Data excerpts:

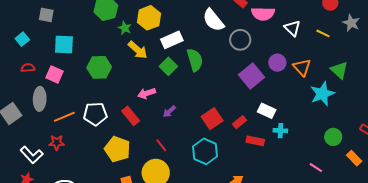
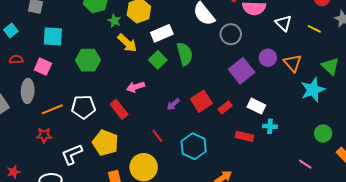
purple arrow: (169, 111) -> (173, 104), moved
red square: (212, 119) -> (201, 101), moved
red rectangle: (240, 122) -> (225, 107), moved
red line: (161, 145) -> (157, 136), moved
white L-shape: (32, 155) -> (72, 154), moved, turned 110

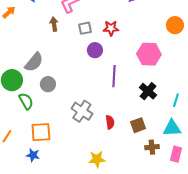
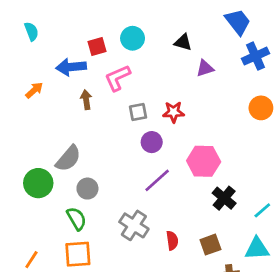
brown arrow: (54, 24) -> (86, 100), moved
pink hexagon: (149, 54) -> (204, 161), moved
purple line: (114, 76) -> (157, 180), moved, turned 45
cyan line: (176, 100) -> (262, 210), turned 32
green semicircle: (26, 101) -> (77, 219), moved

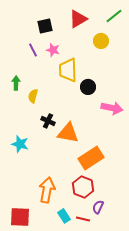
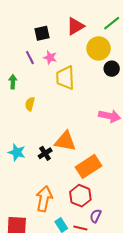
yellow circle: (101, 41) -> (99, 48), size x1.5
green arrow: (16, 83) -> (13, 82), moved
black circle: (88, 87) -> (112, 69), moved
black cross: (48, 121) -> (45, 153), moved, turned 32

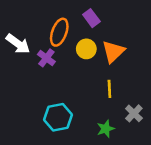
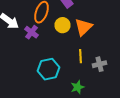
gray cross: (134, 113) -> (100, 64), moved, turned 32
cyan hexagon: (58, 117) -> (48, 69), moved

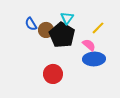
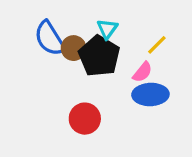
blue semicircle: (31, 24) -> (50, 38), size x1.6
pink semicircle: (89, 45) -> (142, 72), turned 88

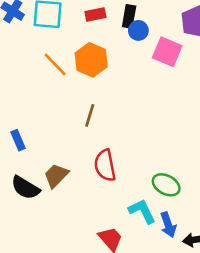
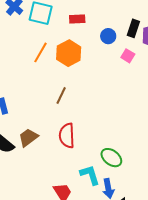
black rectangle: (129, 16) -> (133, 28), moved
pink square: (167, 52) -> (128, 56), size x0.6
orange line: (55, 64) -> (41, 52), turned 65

Requirement: Any pictures should be dropped; transcribe the rest of the records above exactly.

Response box:
purple arrow: (169, 111) -> (173, 104), moved
red square: (212, 119) -> (201, 101), moved
red rectangle: (240, 122) -> (225, 107), moved
red line: (161, 145) -> (157, 136), moved
white L-shape: (32, 155) -> (72, 154), moved, turned 110

brown arrow: (54, 24) -> (86, 100), moved
pink hexagon: (149, 54) -> (204, 161), moved
purple line: (114, 76) -> (157, 180), moved, turned 45
cyan line: (176, 100) -> (262, 210), turned 32
green semicircle: (26, 101) -> (77, 219), moved

yellow circle: (101, 41) -> (99, 48), size x1.5
green arrow: (16, 83) -> (13, 82), moved
black circle: (88, 87) -> (112, 69), moved
black cross: (48, 121) -> (45, 153), moved, turned 32

gray cross: (134, 113) -> (100, 64), moved, turned 32
cyan hexagon: (58, 117) -> (48, 69), moved

blue semicircle: (31, 24) -> (50, 38), size x1.6
pink semicircle: (89, 45) -> (142, 72), turned 88

black rectangle: (129, 16) -> (133, 28), moved
pink square: (167, 52) -> (128, 56), size x0.6
orange line: (55, 64) -> (41, 52), turned 65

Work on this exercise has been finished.